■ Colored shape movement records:
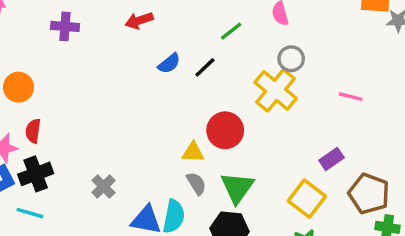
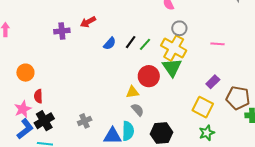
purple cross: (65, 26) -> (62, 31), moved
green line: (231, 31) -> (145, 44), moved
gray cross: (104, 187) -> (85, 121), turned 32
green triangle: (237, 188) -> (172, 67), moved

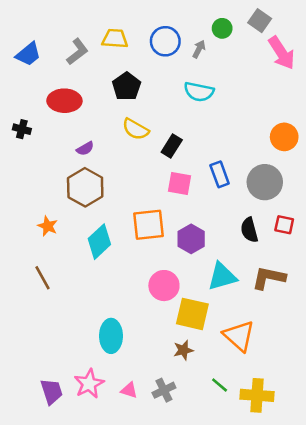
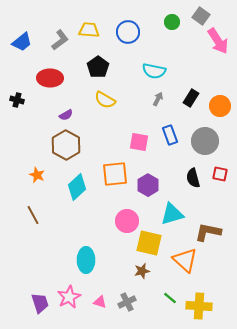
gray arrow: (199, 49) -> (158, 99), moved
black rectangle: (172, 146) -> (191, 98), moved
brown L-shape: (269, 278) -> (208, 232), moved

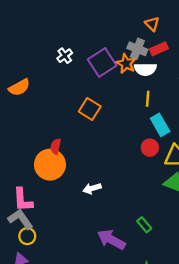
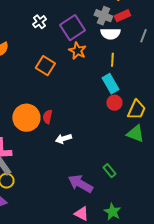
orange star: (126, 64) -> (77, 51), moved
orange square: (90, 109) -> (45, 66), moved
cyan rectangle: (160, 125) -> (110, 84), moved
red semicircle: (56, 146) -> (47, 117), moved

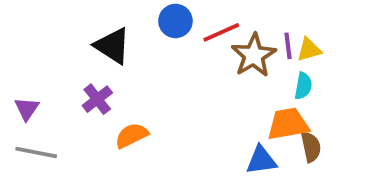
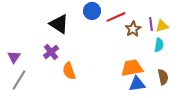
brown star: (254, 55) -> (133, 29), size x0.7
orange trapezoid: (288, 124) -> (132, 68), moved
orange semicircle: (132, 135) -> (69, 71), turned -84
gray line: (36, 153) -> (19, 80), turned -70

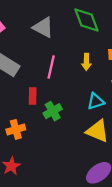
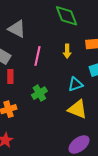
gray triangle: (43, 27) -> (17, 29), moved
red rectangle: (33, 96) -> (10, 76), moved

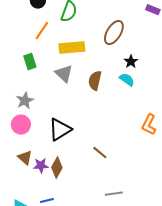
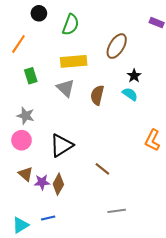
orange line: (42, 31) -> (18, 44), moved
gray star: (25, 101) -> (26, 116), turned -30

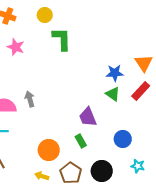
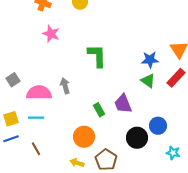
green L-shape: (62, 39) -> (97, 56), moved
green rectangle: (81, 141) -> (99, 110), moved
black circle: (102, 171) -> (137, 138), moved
* * *
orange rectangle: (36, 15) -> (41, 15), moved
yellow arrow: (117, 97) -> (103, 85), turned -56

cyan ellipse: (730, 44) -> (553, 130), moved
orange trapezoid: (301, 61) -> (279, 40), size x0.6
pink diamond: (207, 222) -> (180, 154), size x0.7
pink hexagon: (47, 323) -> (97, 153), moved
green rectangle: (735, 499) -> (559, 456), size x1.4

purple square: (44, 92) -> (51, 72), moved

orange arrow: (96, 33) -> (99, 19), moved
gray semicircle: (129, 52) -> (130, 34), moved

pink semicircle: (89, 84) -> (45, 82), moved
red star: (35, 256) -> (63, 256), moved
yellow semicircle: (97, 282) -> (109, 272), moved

■ TASK PROMPT: Reproduce the entries exactly, from the line with "gray arrow: (199, 49) -> (158, 99), moved" to the line with "black circle: (102, 171) -> (137, 138), moved", both lines included, keeping no pictures.

■ TASK RESPONSE:
gray arrow: (199, 49) -> (158, 99), moved
black rectangle: (172, 146) -> (191, 98), moved
brown L-shape: (269, 278) -> (208, 232), moved

orange star: (126, 64) -> (77, 51), moved
orange square: (90, 109) -> (45, 66), moved
cyan rectangle: (160, 125) -> (110, 84), moved
red semicircle: (56, 146) -> (47, 117), moved

brown star: (254, 55) -> (133, 29), size x0.7
orange trapezoid: (288, 124) -> (132, 68), moved
orange semicircle: (132, 135) -> (69, 71), turned -84
gray line: (36, 153) -> (19, 80), turned -70

gray triangle: (43, 27) -> (17, 29), moved
red rectangle: (33, 96) -> (10, 76), moved

orange line: (42, 31) -> (18, 44), moved
gray star: (25, 101) -> (26, 116), turned -30

green L-shape: (62, 39) -> (97, 56), moved
green rectangle: (81, 141) -> (99, 110), moved
black circle: (102, 171) -> (137, 138), moved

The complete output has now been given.